▸ What is needed
Which lines in the data contain the word "DGND"? Please copy each of them.

(Supplied entries)

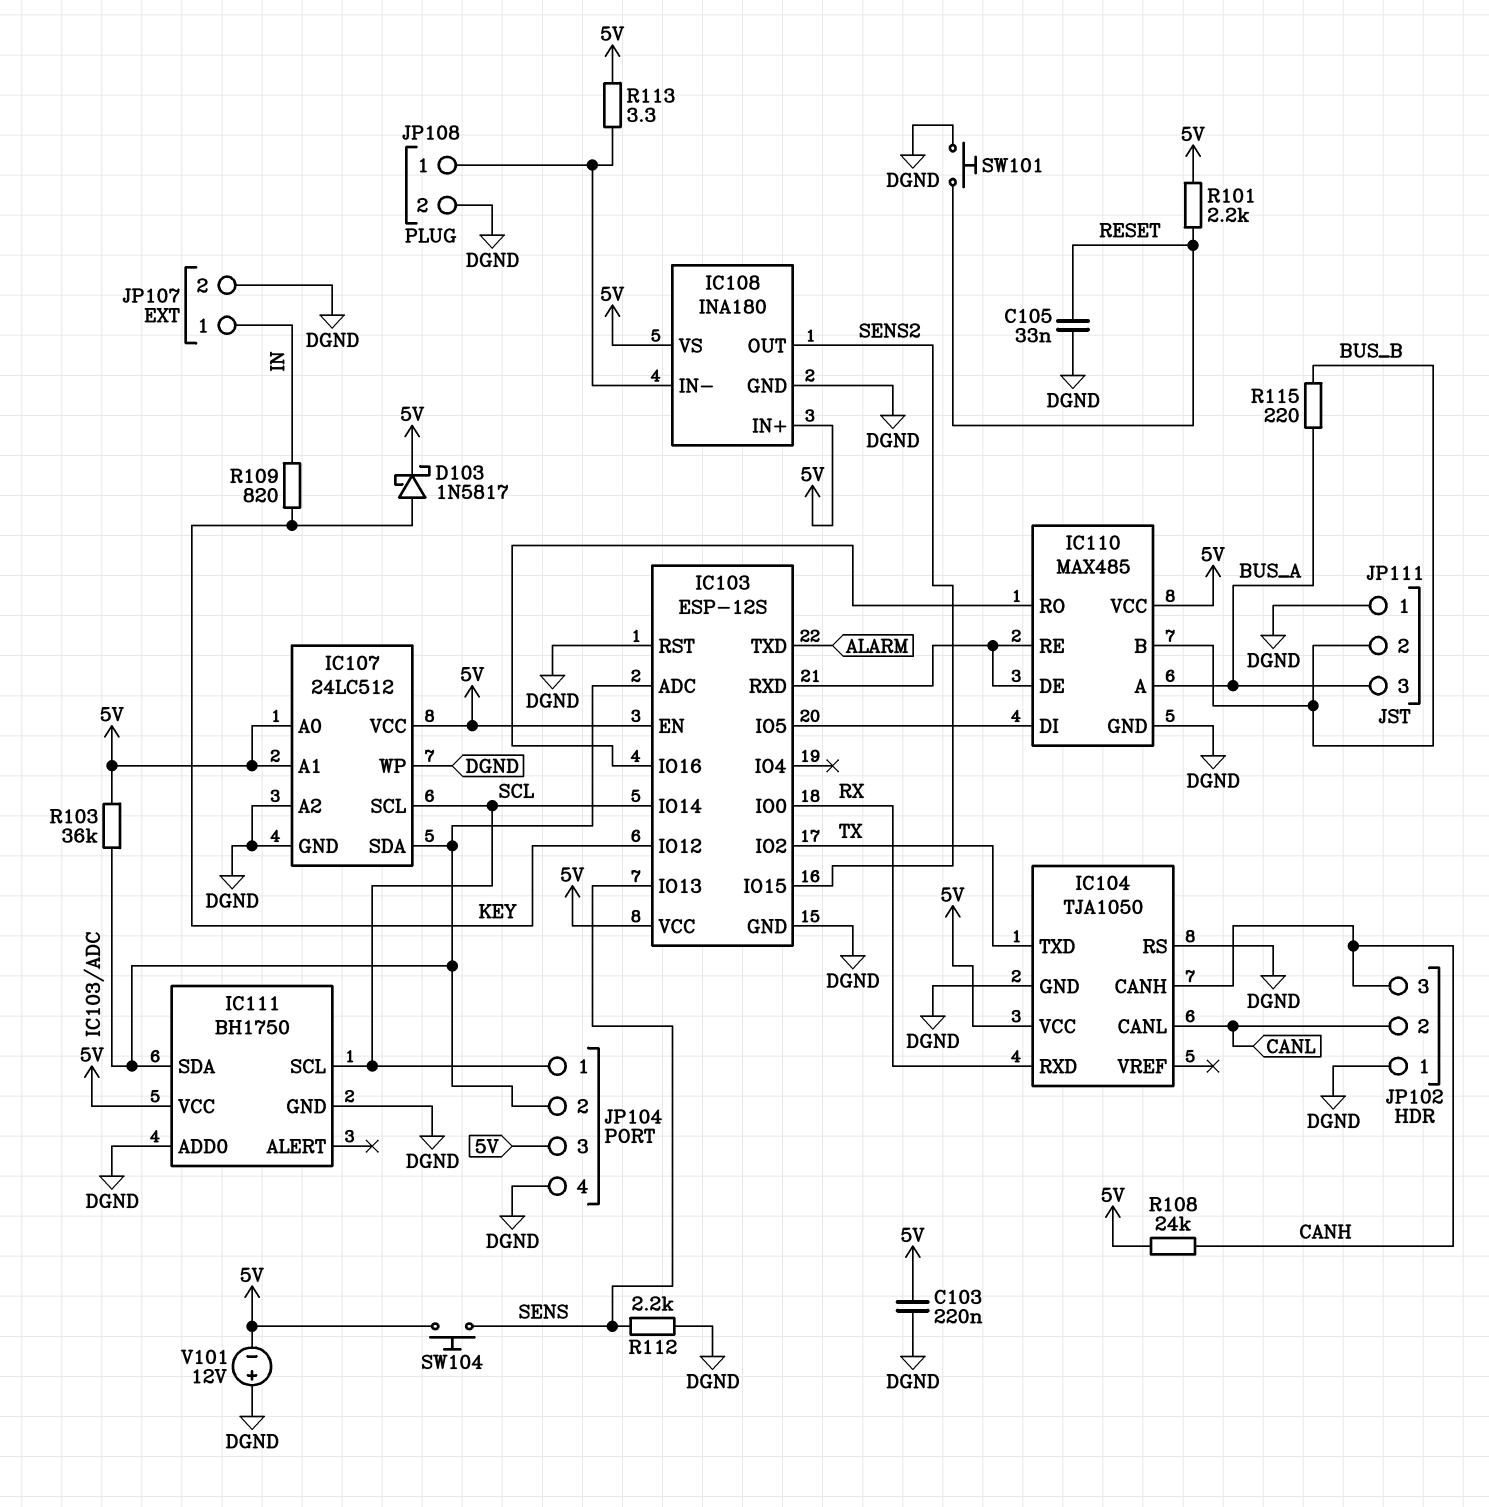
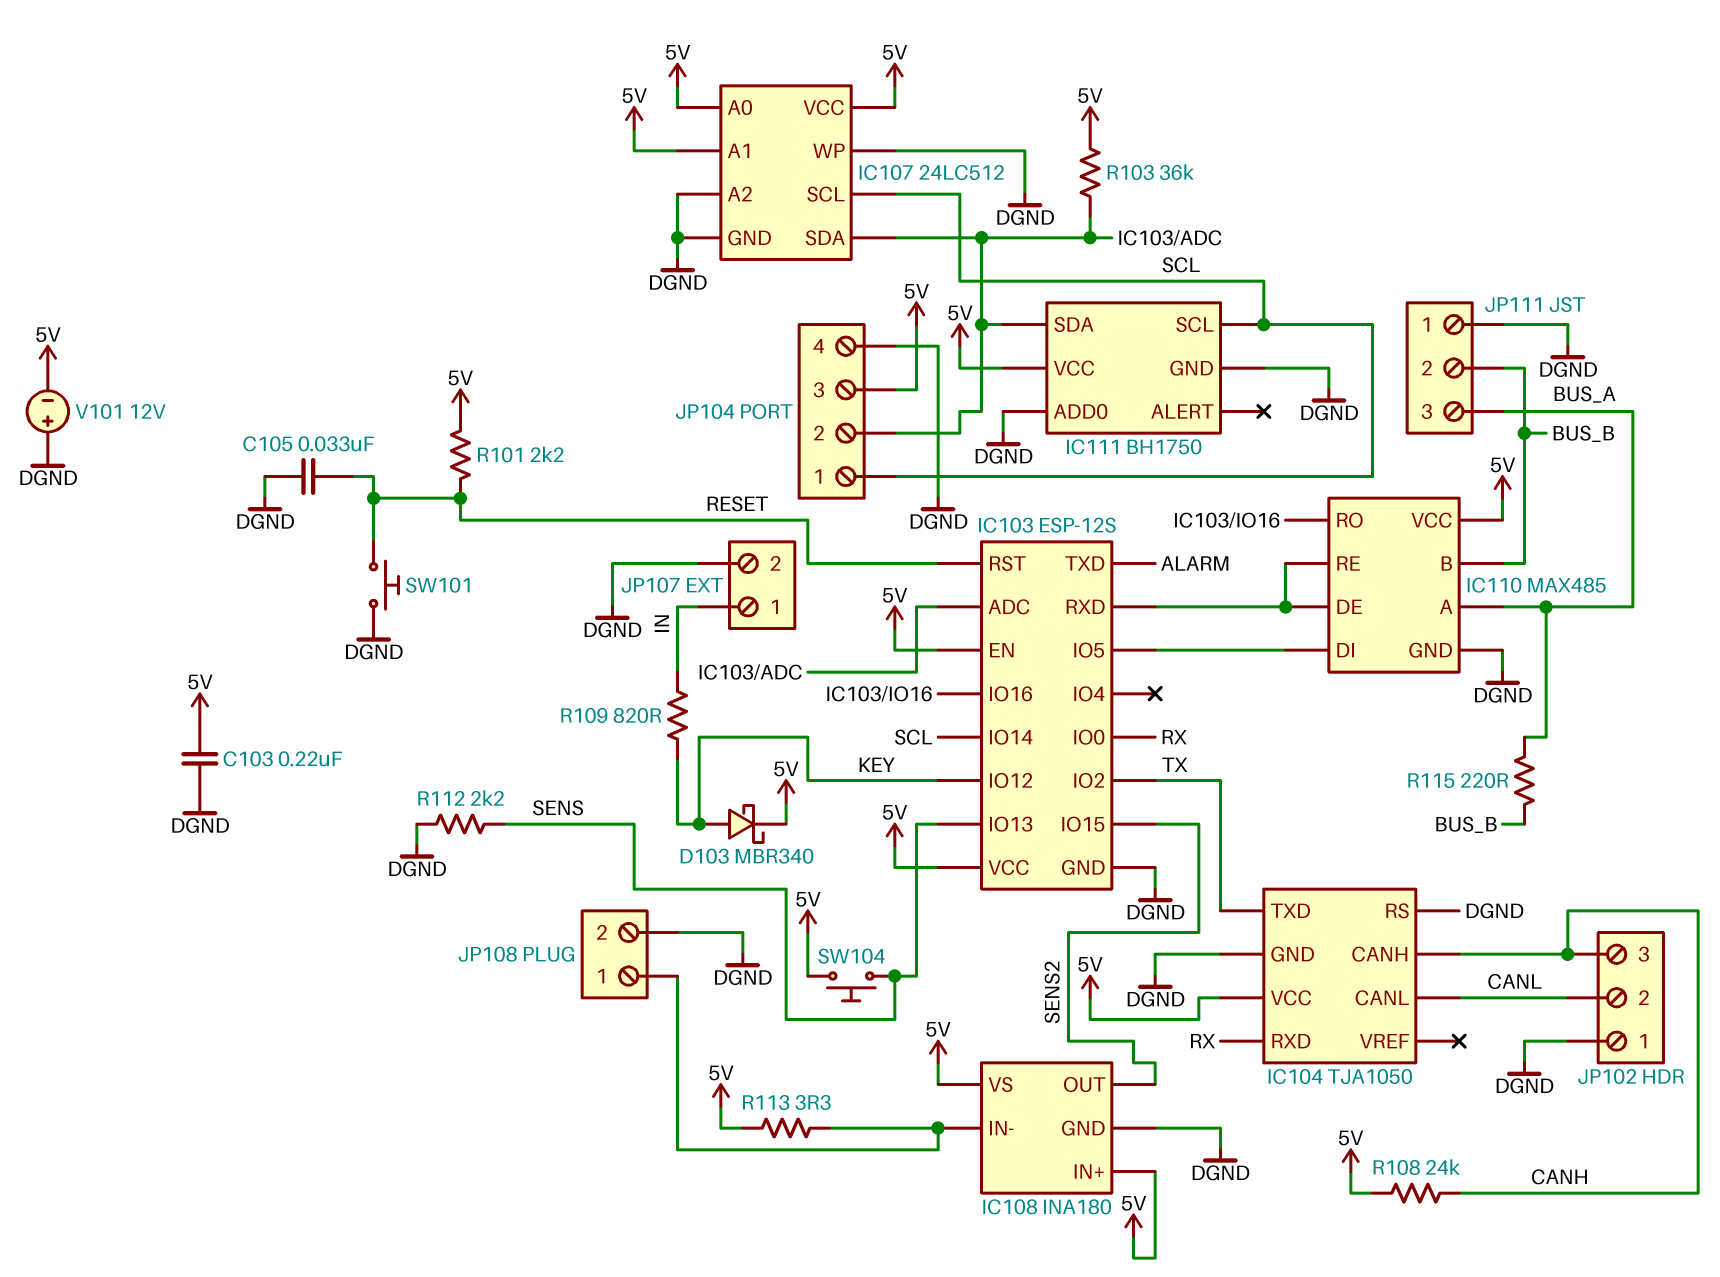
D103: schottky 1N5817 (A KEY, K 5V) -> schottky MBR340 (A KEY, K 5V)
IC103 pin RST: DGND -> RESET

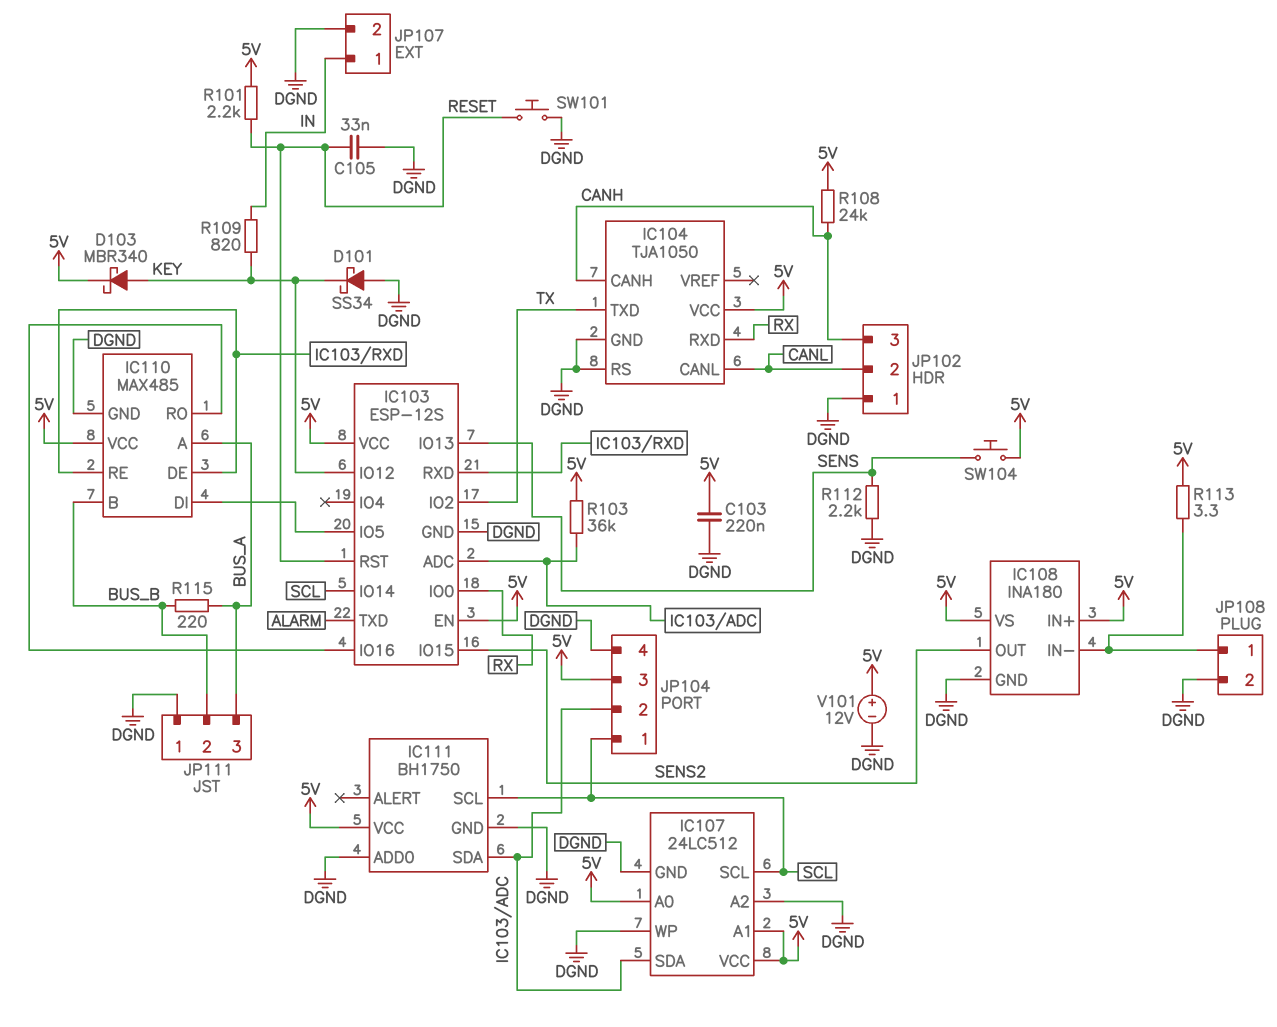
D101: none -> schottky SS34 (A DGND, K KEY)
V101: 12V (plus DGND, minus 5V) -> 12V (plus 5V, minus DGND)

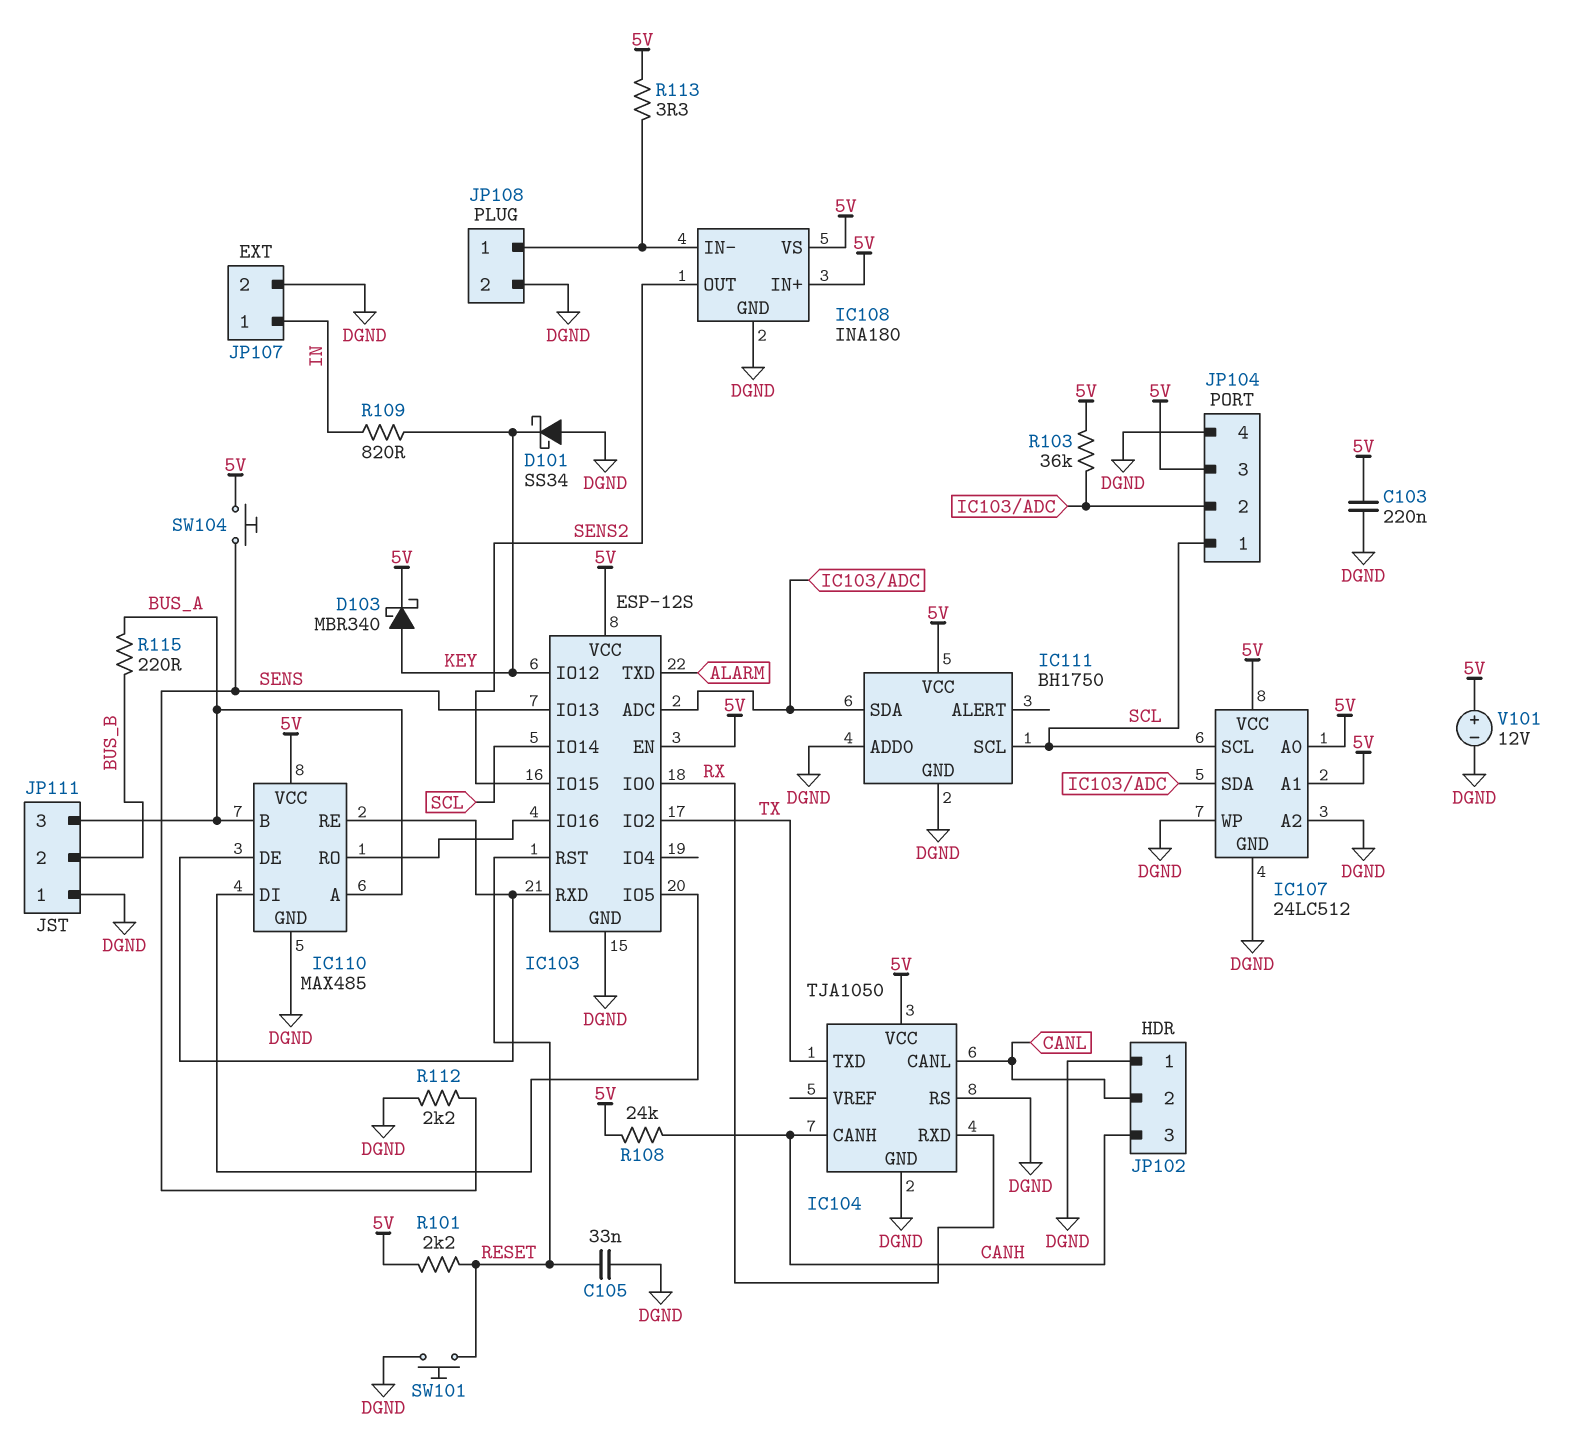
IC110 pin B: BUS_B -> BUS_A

(End Supplied entries)

▸ Final answer
IC103 pin RST: DGND -> RESET
D101: none -> schottky SS34 (A DGND, K KEY)
V101: 12V (plus DGND, minus 5V) -> 12V (plus 5V, minus DGND)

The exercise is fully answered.